*Exercise instructions*
Nothing belongs in the answer except the lines of the material that include "noravozuk".

——————

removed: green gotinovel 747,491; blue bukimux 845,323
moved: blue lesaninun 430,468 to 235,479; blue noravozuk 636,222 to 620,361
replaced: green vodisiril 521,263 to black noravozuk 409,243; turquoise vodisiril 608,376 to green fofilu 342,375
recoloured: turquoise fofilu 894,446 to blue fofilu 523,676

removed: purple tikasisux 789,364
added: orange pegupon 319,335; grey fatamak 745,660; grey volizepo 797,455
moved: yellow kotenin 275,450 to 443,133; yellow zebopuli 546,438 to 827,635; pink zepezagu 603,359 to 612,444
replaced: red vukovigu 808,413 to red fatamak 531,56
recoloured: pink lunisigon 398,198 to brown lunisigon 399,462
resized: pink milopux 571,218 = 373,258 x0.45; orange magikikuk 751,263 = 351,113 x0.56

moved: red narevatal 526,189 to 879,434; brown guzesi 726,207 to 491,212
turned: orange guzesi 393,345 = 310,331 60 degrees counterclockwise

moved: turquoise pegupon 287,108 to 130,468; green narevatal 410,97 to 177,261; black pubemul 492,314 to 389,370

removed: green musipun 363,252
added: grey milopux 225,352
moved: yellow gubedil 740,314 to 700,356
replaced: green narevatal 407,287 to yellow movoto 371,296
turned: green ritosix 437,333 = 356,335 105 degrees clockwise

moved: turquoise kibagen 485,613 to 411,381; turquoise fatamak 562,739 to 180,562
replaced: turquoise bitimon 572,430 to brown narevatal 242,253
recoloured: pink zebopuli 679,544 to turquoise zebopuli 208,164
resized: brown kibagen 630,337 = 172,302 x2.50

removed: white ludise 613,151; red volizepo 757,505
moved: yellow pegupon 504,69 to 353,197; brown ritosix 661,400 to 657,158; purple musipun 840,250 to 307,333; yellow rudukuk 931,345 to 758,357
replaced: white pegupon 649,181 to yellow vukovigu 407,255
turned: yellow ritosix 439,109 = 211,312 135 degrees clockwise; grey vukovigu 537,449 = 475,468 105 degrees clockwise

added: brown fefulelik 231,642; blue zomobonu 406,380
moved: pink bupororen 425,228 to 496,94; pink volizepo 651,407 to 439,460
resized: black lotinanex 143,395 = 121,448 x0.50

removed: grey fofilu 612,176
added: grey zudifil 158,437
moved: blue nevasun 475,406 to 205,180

——————

*Result*
moved: blue lesaninun 430,468 to 235,479; blue noravozuk 636,222 to 620,361
replaced: green vodisiril 521,263 to black noravozuk 409,243; turquoise vodisiril 608,376 to green fofilu 342,375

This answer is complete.